>>>
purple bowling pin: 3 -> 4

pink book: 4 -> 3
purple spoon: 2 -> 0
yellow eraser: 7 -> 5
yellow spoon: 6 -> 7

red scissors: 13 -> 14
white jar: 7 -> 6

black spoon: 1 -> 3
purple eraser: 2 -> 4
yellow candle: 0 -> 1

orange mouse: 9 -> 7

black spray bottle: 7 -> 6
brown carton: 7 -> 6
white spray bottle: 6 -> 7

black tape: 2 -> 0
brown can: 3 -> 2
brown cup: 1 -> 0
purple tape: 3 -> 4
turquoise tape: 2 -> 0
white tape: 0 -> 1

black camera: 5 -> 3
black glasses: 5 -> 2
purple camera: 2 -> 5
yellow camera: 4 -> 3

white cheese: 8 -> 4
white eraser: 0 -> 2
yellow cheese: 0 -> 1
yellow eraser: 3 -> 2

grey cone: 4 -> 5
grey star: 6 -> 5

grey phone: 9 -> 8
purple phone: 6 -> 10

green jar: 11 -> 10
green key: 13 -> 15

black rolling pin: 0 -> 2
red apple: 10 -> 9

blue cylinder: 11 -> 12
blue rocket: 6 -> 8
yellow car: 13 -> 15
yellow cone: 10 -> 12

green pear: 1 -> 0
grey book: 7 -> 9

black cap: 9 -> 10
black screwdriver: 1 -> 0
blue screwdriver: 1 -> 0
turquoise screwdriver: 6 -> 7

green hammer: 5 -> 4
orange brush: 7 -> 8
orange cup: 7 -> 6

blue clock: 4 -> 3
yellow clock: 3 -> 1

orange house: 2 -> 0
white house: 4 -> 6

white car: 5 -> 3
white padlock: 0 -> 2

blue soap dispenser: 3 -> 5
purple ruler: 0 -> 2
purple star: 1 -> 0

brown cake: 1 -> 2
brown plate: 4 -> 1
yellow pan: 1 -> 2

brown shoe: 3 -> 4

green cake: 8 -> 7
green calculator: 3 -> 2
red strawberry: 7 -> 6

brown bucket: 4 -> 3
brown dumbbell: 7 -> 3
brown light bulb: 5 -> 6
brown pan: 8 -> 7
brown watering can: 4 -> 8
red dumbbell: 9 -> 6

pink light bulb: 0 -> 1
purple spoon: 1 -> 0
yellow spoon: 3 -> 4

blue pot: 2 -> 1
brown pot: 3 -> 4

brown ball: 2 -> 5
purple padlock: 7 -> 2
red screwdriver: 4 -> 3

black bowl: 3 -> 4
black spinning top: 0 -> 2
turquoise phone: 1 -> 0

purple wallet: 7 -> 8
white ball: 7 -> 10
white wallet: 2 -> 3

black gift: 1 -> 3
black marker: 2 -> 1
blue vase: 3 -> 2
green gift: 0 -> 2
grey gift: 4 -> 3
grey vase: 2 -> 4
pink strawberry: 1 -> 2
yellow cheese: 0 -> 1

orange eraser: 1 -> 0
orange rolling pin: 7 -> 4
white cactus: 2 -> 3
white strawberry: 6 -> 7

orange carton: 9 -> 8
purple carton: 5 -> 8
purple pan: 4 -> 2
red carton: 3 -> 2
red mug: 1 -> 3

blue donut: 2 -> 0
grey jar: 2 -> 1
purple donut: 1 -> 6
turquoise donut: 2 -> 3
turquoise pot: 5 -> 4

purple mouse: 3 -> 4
<<<
_WHAT NEEDS TO BE DONE_
Begin with the first line of the data above and, please, print each line exactly until you have printed the line containing "grey phone: 9 -> 8"; print nothing else.

_RESULT OF THIS TASK_
purple bowling pin: 3 -> 4

pink book: 4 -> 3
purple spoon: 2 -> 0
yellow eraser: 7 -> 5
yellow spoon: 6 -> 7

red scissors: 13 -> 14
white jar: 7 -> 6

black spoon: 1 -> 3
purple eraser: 2 -> 4
yellow candle: 0 -> 1

orange mouse: 9 -> 7

black spray bottle: 7 -> 6
brown carton: 7 -> 6
white spray bottle: 6 -> 7

black tape: 2 -> 0
brown can: 3 -> 2
brown cup: 1 -> 0
purple tape: 3 -> 4
turquoise tape: 2 -> 0
white tape: 0 -> 1

black camera: 5 -> 3
black glasses: 5 -> 2
purple camera: 2 -> 5
yellow camera: 4 -> 3

white cheese: 8 -> 4
white eraser: 0 -> 2
yellow cheese: 0 -> 1
yellow eraser: 3 -> 2

grey cone: 4 -> 5
grey star: 6 -> 5

grey phone: 9 -> 8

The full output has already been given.